TASK PROMPT: Your response should be an exact transcription of the data, images excluded.

DATA IN THIS EXERCISE:
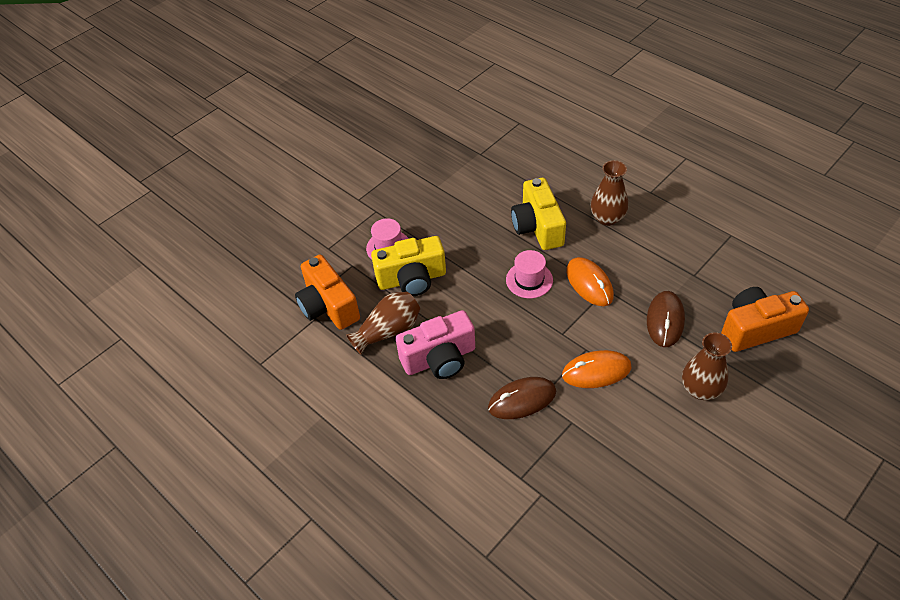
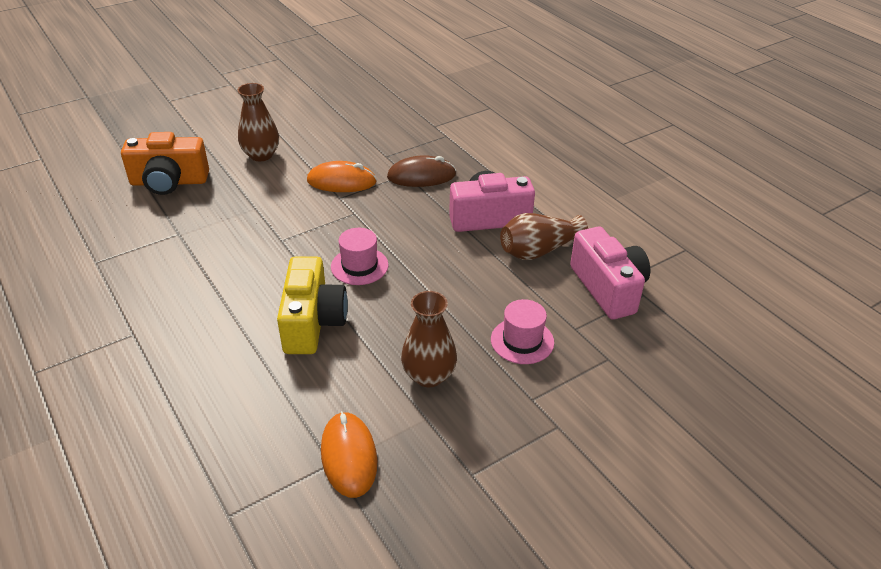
camera: 170 degrees left, 10 degrees down
(328, 306) = (608, 288): orange camera -> pink camera
(412, 279) = (499, 296): yellow camera -> none
(589, 283) = (295, 249): orange mouse -> orange mouse (349, 456)
(607, 218) = (217, 313): brown vase -> brown vase (429, 375)
(665, 320) = (245, 204): brown mouse -> none

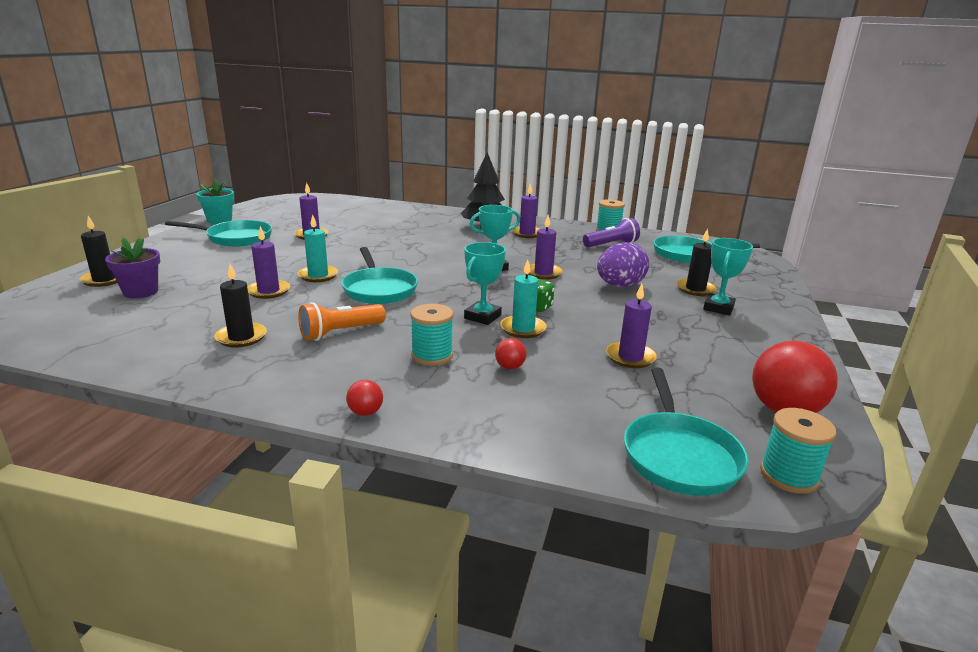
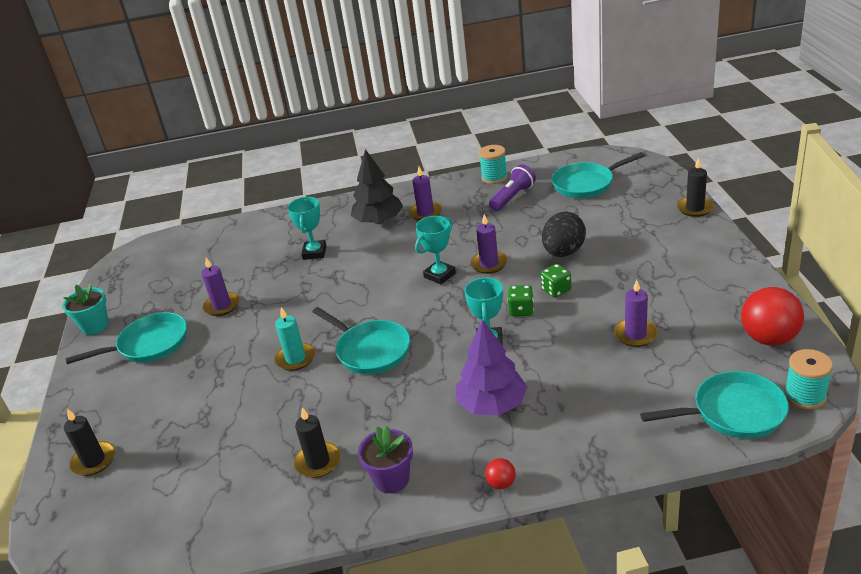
camera: 20 degrees left, 10 degrees up
(141, 292) = (154, 457): purple flower pot -> purple flower pot (391, 479)
(268, 291) = (274, 399): purple candle -> none
(340, 332) = (394, 416): orange flashlight -> none
(432, 355) = (492, 404): turquoise spool -> purple tree
(509, 367) = (560, 387): red ball -> none
(523, 329) = (533, 341): turquoise candle -> none
(584, 305) = (556, 290): none -> green dice
(619, 286) = (563, 252): purple egg -> black egg
(679, 455) = (732, 412): turquoise pan -> turquoise pan turned 75 degrees counterclockwise
(695, 289) = (624, 230): black candle -> black candle (695, 208)
(718, 308) = (657, 246): turquoise trophy -> turquoise trophy (314, 253)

RESPONSE TO THIS EXERCISE:
camera: 170 degrees left, 10 degrees down
(328, 306) = (608, 288): orange camera -> pink camera
(412, 279) = (499, 296): yellow camera -> none
(589, 283) = (295, 249): orange mouse -> orange mouse (349, 456)
(607, 218) = (217, 313): brown vase -> brown vase (429, 375)
(665, 320) = (245, 204): brown mouse -> none

camera: 20 degrees left, 10 degrees up
(141, 292) = (154, 457): purple flower pot -> purple flower pot (391, 479)
(268, 291) = (274, 399): purple candle -> none
(340, 332) = (394, 416): orange flashlight -> none
(432, 355) = (492, 404): turquoise spool -> purple tree
(509, 367) = (560, 387): red ball -> none
(523, 329) = (533, 341): turquoise candle -> none
(584, 305) = (556, 290): none -> green dice
(619, 286) = (563, 252): purple egg -> black egg
(679, 455) = (732, 412): turquoise pan -> turquoise pan turned 75 degrees counterclockwise
(695, 289) = (624, 230): black candle -> black candle (695, 208)
(718, 308) = (657, 246): turquoise trophy -> turquoise trophy (314, 253)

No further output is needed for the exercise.